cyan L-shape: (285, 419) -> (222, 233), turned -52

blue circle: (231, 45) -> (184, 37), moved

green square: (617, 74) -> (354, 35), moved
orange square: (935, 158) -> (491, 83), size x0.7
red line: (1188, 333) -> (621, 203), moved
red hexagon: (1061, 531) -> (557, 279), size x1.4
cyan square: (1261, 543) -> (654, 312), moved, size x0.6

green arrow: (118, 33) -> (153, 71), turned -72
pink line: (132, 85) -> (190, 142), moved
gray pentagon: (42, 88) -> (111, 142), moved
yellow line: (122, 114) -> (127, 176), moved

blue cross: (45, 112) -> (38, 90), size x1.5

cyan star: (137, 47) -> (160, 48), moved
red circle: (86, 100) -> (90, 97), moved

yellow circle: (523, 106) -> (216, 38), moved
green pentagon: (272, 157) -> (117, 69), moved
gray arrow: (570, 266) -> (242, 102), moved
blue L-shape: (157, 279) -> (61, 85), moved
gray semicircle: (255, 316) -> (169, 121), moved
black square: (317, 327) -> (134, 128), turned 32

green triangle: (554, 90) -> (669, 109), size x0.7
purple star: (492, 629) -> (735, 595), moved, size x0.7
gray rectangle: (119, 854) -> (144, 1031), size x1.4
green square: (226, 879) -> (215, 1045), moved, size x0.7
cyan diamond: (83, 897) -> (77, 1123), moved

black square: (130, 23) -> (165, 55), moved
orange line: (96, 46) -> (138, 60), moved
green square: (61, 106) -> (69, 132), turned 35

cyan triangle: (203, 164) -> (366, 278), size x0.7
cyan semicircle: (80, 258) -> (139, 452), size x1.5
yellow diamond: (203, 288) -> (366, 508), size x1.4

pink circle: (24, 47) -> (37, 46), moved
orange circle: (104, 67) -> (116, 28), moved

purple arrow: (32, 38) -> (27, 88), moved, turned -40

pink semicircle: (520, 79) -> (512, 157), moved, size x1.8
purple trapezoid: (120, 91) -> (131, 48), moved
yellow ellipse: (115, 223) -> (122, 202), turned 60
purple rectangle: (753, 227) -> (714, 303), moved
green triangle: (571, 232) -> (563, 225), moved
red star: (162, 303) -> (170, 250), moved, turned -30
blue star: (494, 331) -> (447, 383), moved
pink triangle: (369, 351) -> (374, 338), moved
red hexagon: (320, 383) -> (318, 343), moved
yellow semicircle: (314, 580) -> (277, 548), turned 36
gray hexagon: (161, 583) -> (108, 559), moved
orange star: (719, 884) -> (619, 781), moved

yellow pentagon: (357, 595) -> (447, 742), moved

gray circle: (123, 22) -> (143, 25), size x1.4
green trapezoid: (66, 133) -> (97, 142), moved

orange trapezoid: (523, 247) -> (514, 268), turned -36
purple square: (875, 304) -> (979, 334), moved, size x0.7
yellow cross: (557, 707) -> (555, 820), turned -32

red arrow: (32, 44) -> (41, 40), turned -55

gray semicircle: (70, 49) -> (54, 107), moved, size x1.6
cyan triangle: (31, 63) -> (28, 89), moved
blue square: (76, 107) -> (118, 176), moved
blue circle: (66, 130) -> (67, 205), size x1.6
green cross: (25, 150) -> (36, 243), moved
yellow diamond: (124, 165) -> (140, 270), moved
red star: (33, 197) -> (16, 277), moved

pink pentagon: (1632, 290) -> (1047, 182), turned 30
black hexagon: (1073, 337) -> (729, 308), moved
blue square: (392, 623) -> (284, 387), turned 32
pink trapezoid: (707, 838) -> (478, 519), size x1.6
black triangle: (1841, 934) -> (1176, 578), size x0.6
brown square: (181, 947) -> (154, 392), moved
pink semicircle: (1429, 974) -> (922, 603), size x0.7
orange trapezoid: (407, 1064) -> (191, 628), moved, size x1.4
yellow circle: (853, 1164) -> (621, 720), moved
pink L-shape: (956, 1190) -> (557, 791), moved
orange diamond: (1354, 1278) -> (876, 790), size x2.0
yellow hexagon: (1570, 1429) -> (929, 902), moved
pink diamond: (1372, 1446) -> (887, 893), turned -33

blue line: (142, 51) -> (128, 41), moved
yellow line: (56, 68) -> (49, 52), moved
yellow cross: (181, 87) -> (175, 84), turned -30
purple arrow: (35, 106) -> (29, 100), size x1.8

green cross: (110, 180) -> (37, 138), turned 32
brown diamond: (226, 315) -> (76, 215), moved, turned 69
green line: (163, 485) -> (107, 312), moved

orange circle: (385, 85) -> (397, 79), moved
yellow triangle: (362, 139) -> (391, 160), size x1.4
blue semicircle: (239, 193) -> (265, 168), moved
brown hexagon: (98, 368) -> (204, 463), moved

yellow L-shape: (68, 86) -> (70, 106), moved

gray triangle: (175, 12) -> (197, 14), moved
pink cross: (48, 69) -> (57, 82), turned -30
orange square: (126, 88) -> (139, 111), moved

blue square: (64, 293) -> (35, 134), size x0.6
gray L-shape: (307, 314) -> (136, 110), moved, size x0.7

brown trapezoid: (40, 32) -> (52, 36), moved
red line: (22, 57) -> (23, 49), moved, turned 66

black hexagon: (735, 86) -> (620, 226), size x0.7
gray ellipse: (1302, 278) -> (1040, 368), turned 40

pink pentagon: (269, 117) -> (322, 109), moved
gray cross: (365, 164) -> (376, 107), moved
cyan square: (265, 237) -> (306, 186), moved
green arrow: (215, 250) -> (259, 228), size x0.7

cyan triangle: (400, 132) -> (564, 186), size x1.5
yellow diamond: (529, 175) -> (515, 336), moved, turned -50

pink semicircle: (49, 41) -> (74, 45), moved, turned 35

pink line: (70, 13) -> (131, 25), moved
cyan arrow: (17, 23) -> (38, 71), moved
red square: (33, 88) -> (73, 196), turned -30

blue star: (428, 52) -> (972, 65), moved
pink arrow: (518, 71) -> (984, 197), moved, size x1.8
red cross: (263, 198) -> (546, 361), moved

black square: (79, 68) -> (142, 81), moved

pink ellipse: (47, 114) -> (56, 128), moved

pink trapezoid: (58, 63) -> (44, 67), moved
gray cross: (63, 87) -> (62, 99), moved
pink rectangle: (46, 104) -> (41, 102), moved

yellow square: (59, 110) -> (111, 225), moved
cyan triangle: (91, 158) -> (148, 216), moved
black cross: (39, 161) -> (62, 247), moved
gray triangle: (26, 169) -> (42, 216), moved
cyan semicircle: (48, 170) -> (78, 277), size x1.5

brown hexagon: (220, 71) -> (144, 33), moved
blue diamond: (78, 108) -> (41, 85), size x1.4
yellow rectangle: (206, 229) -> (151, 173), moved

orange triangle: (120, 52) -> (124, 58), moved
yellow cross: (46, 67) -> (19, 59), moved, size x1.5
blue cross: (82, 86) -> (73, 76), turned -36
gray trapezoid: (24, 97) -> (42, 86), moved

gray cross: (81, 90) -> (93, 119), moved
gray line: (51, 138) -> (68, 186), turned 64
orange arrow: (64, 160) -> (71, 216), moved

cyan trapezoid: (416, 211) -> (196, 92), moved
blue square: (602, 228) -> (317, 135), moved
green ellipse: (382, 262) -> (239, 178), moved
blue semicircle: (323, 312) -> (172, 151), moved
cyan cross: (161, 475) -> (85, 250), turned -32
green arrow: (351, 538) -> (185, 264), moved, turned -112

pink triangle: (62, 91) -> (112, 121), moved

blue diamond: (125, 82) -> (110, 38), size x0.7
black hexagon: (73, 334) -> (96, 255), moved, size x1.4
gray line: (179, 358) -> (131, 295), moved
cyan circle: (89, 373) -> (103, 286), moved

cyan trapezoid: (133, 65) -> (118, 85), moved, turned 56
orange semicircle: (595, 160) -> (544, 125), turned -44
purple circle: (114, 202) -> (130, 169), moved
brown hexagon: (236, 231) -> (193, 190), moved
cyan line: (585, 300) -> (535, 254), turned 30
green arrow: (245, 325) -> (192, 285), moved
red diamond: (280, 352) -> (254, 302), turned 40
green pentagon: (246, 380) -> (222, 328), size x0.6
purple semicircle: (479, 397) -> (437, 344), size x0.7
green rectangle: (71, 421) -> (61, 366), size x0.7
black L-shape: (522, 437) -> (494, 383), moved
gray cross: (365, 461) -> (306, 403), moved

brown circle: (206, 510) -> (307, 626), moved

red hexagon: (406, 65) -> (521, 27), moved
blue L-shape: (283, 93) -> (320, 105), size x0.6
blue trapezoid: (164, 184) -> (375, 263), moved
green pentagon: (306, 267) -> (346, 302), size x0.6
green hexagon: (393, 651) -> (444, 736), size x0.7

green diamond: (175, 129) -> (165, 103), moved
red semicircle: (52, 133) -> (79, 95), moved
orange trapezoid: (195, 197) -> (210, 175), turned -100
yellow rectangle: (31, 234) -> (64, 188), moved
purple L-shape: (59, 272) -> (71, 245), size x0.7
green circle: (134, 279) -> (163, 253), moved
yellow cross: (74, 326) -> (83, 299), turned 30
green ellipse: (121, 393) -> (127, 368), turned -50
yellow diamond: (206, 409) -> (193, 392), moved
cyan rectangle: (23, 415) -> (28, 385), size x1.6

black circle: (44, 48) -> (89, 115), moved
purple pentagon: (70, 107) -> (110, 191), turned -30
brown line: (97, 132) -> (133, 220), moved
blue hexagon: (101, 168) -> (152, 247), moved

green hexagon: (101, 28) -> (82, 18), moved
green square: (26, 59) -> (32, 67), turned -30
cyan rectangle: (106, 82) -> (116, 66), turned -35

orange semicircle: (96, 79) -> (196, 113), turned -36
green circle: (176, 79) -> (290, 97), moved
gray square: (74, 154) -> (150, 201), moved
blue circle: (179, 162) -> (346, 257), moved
= = =
[Work order]: The answer must be every line of the data that contains the word "brown".

[Expected answer]:
brown square: (181, 947) -> (154, 392), moved
brown diamond: (226, 315) -> (76, 215), moved, turned 69
brown hexagon: (98, 368) -> (204, 463), moved
brown trapezoid: (40, 32) -> (52, 36), moved
brown hexagon: (220, 71) -> (144, 33), moved
brown hexagon: (236, 231) -> (193, 190), moved
brown circle: (206, 510) -> (307, 626), moved
brown line: (97, 132) -> (133, 220), moved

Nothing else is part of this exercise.